(Change detection outputs)
○ ○ ○ ○ ○ ○ ○

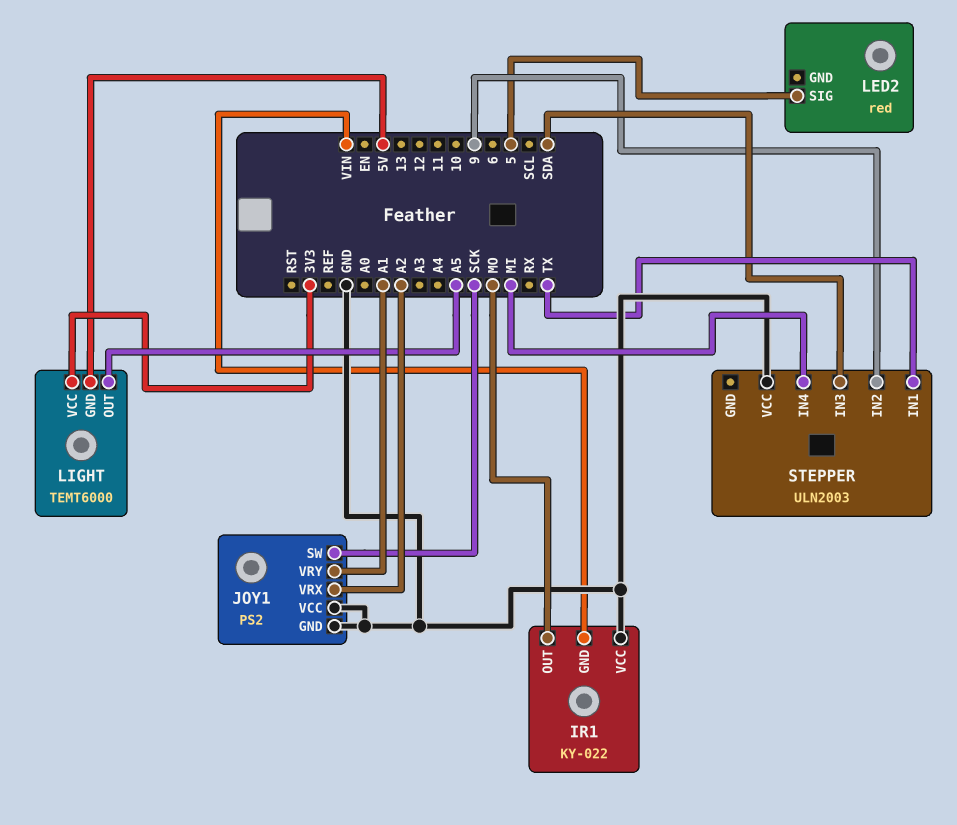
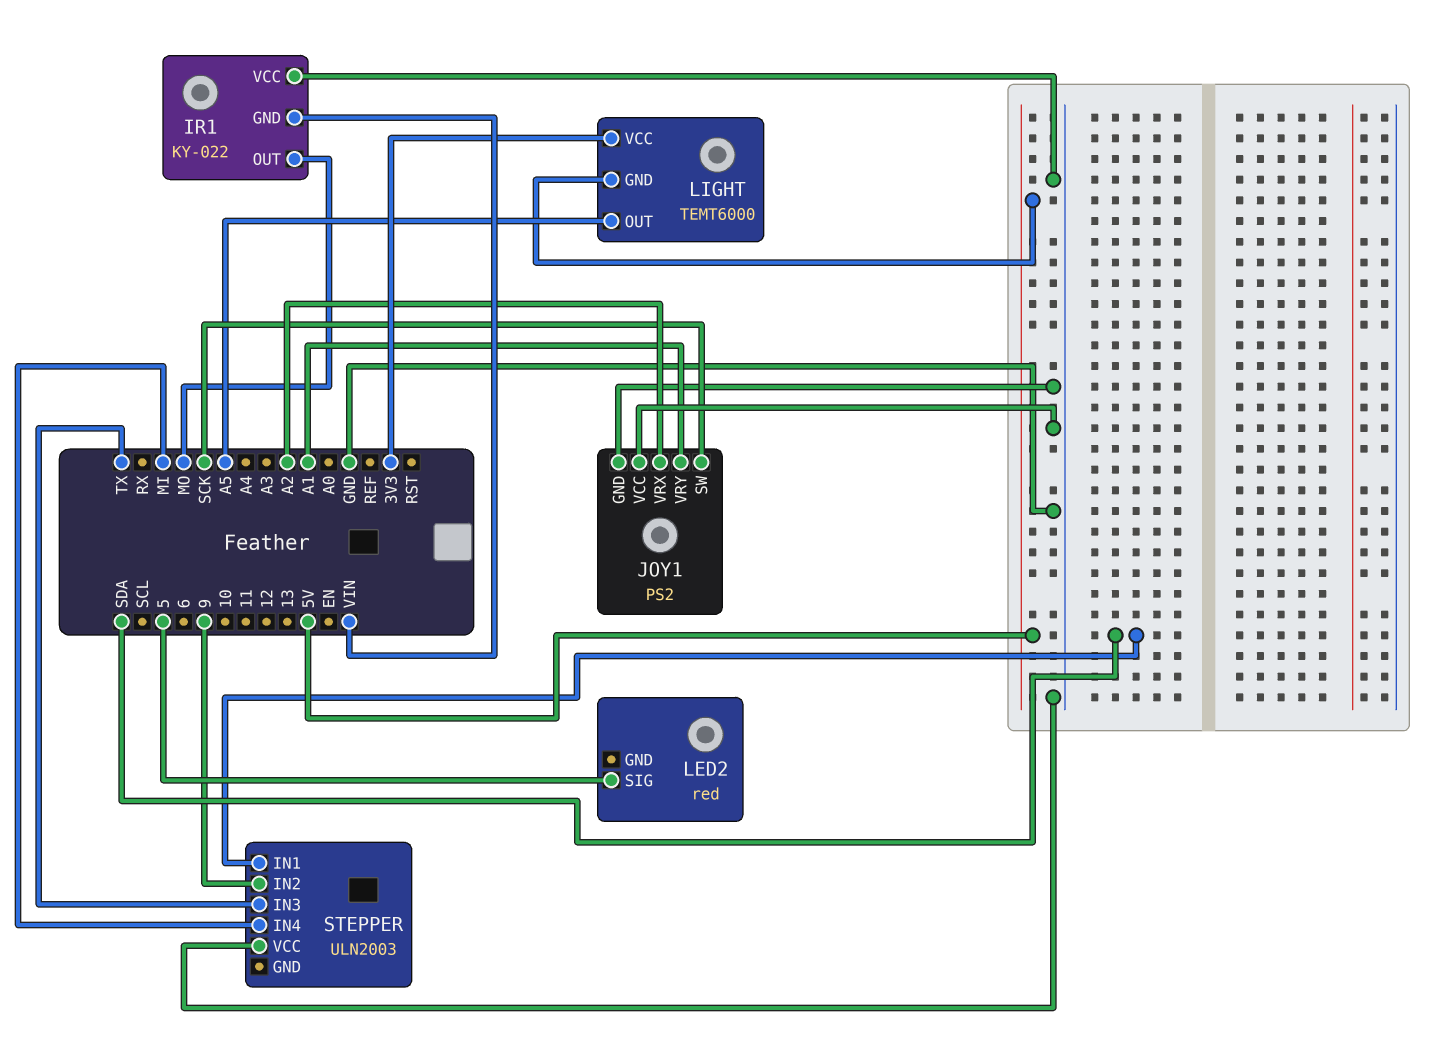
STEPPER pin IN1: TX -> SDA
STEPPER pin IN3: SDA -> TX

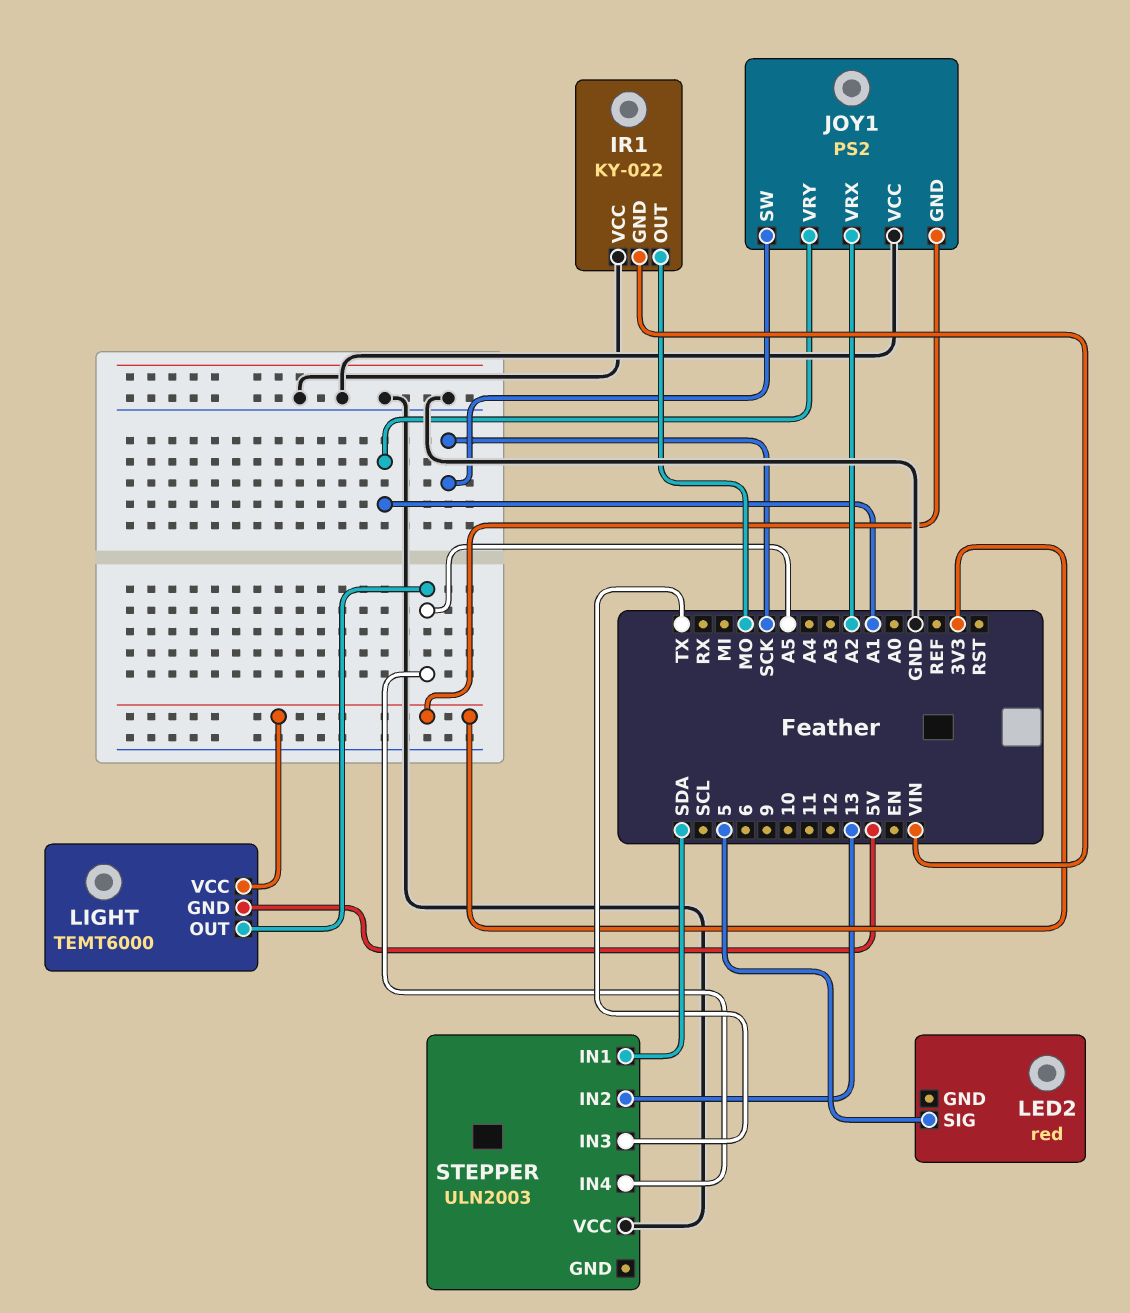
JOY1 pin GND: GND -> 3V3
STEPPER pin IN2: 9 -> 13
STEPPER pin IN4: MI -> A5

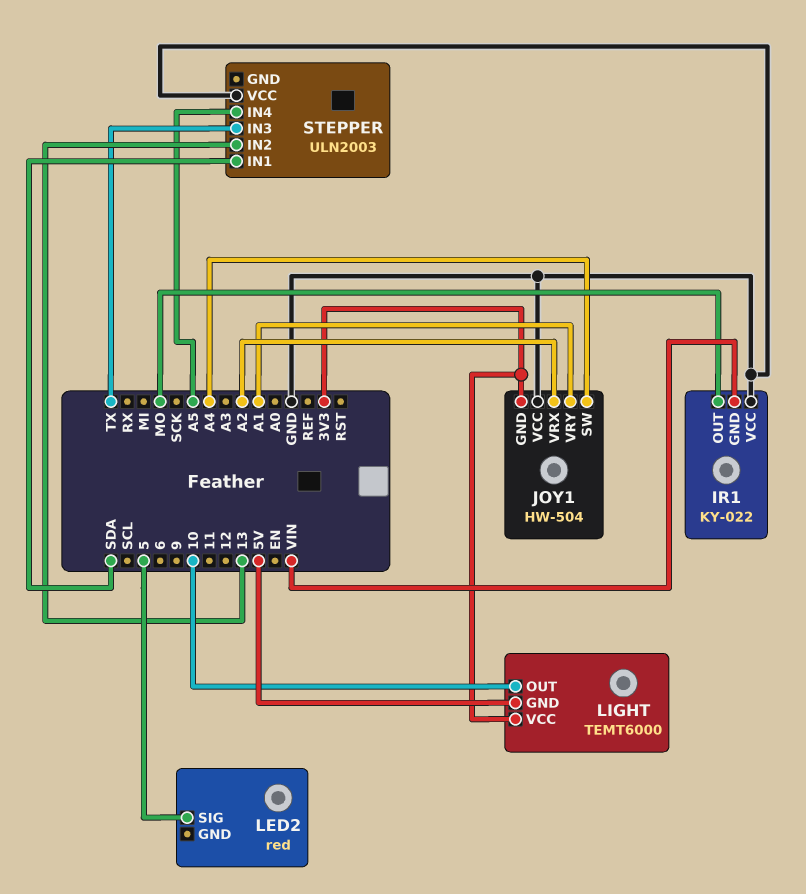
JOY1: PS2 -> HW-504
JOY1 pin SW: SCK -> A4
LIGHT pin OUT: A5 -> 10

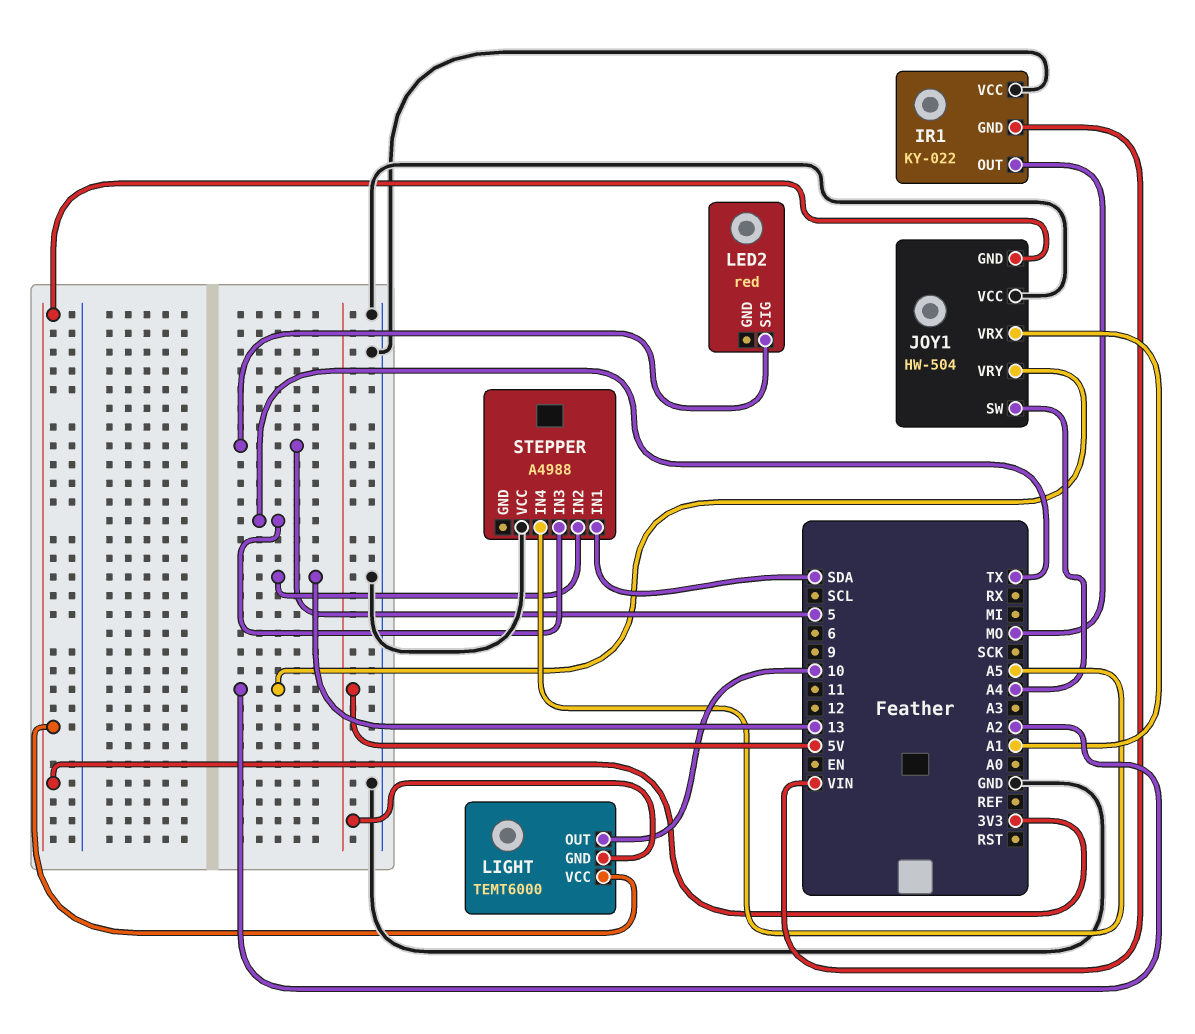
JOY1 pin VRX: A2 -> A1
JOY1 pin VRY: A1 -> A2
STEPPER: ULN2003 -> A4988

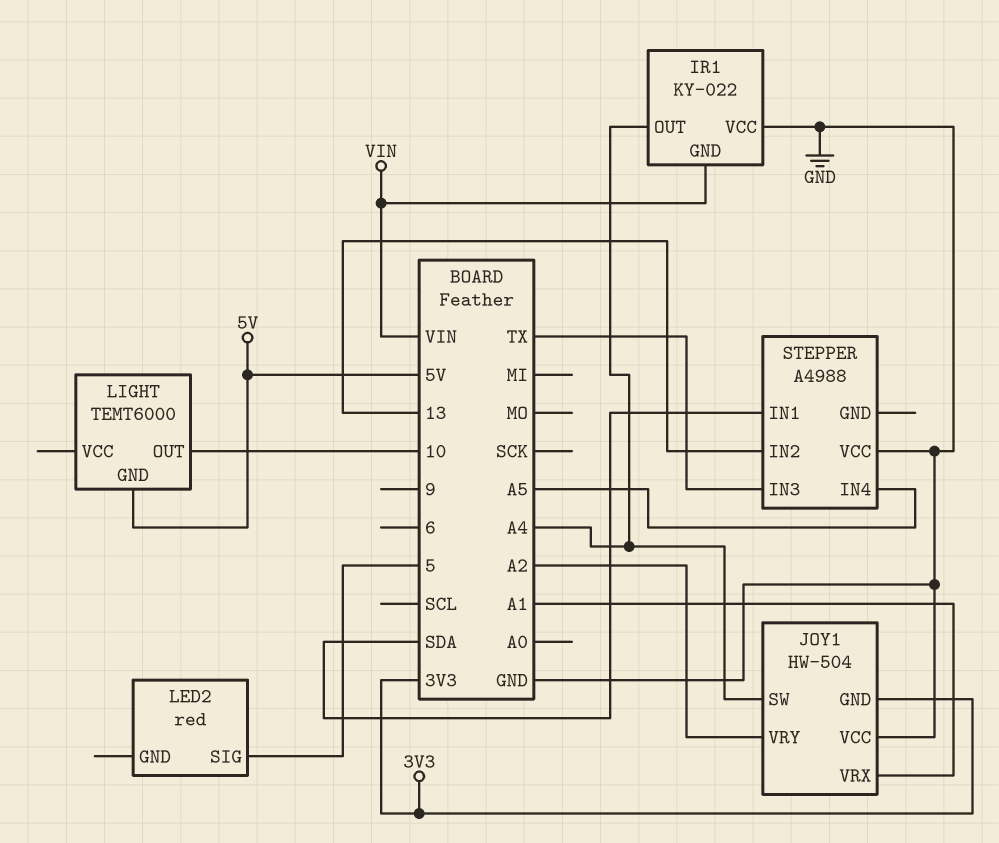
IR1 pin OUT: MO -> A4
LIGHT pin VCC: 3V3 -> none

○ ○ ○ ○ ○ ○ ○

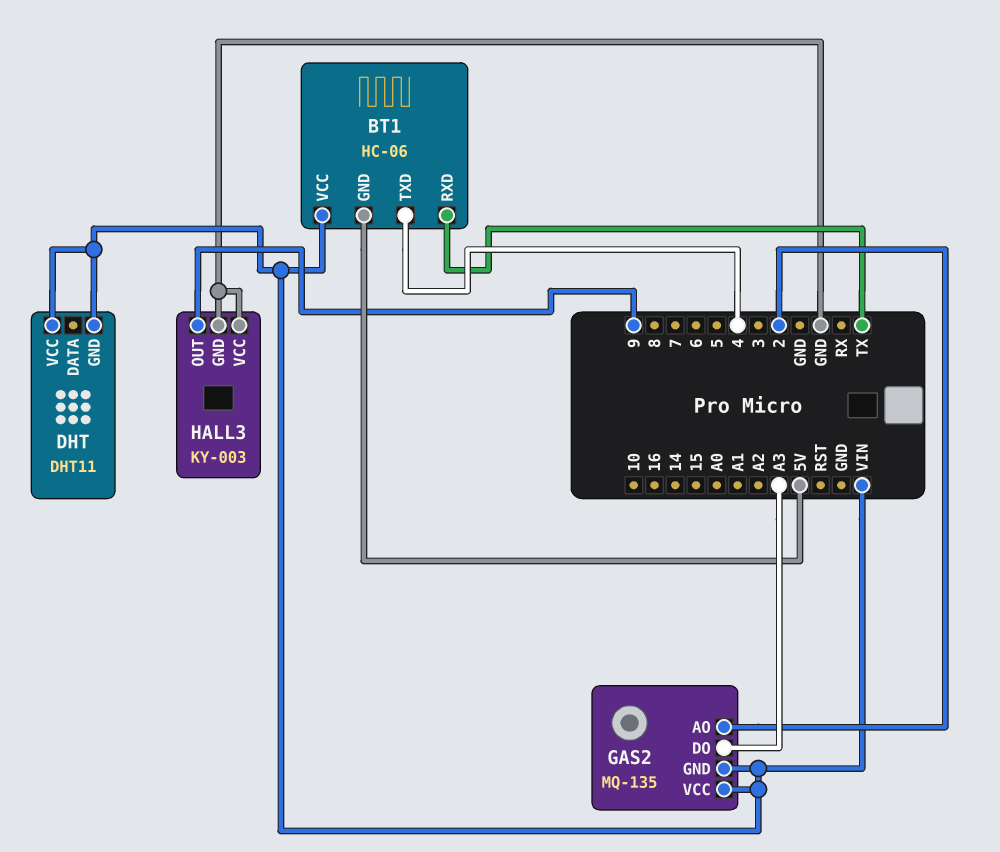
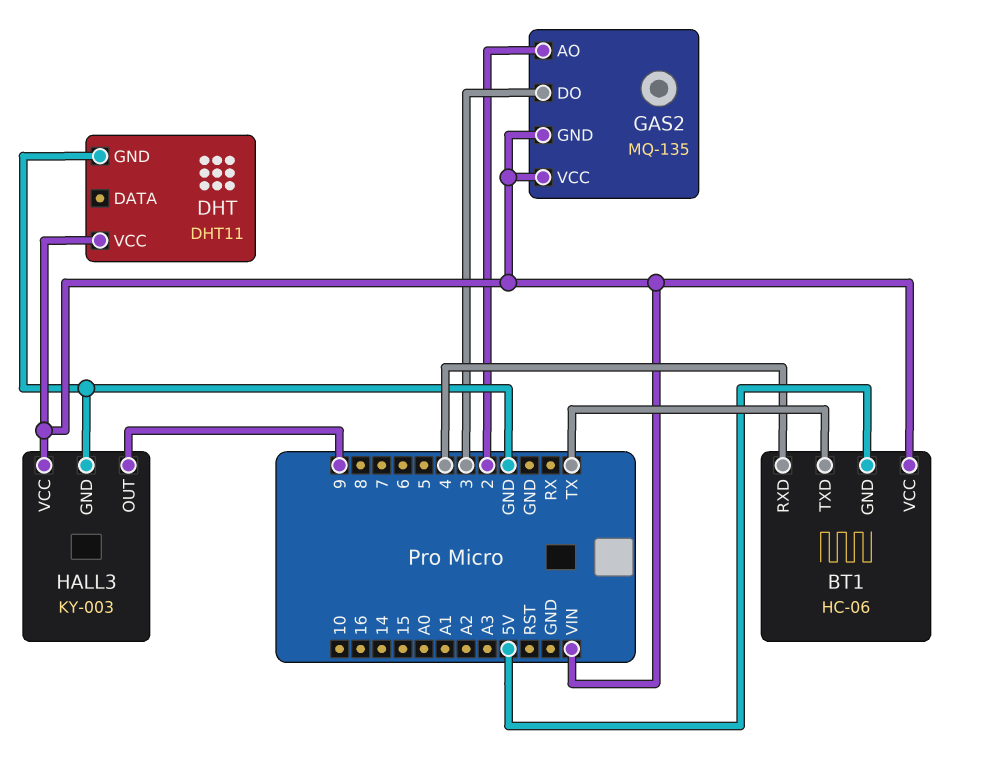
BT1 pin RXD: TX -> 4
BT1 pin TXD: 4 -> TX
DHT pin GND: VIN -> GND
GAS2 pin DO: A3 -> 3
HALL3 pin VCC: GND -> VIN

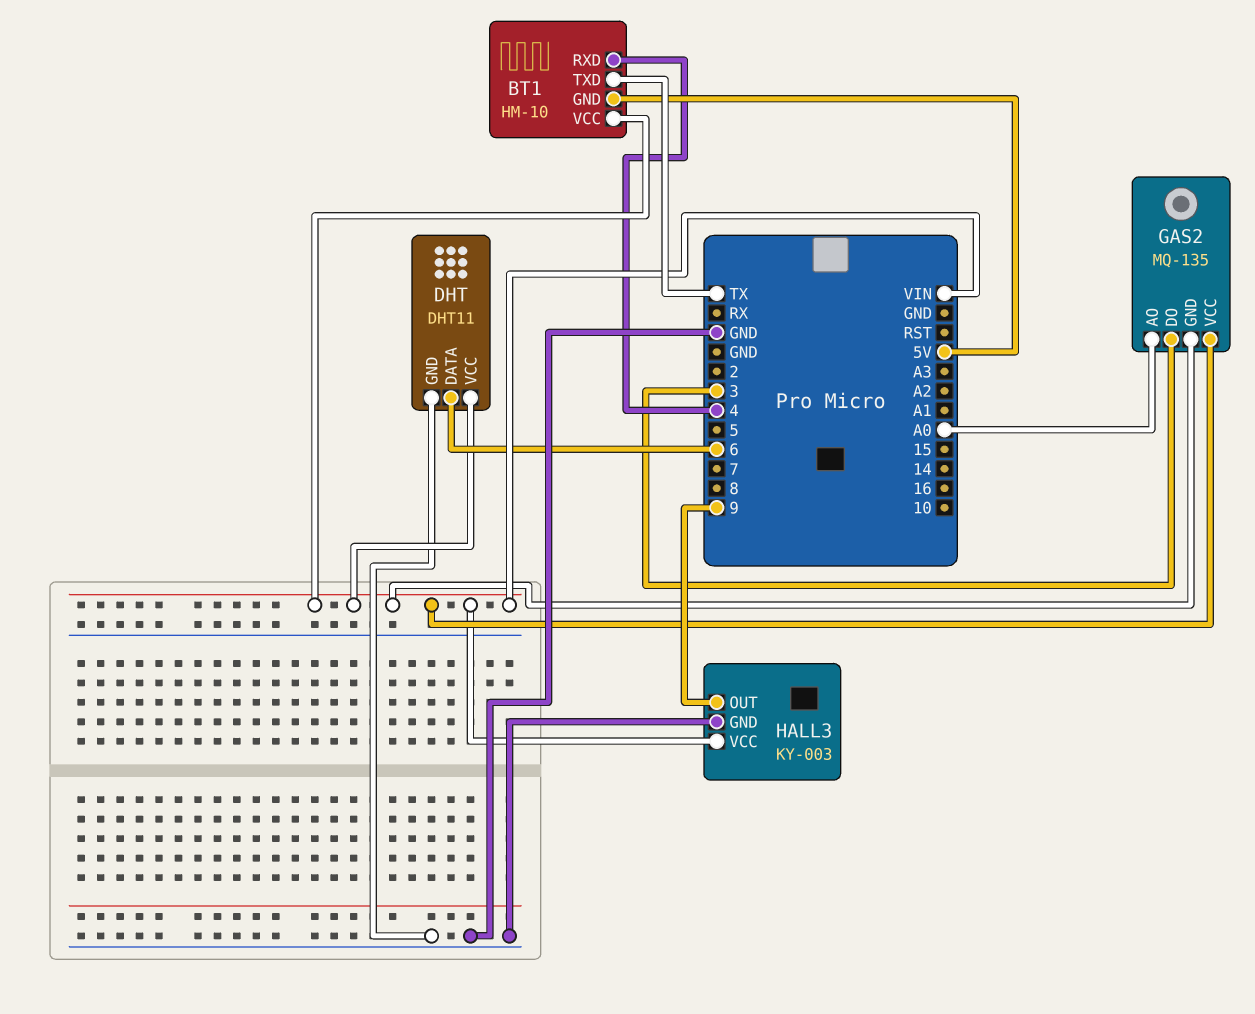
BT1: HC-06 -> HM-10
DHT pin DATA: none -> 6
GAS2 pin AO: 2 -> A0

○ ○ ○ ○ ○ ○ ○

:: Directions ::
Answer with a single number: the count of lines in the entries that hold the word "STEPPER".

:: Completed task ::
5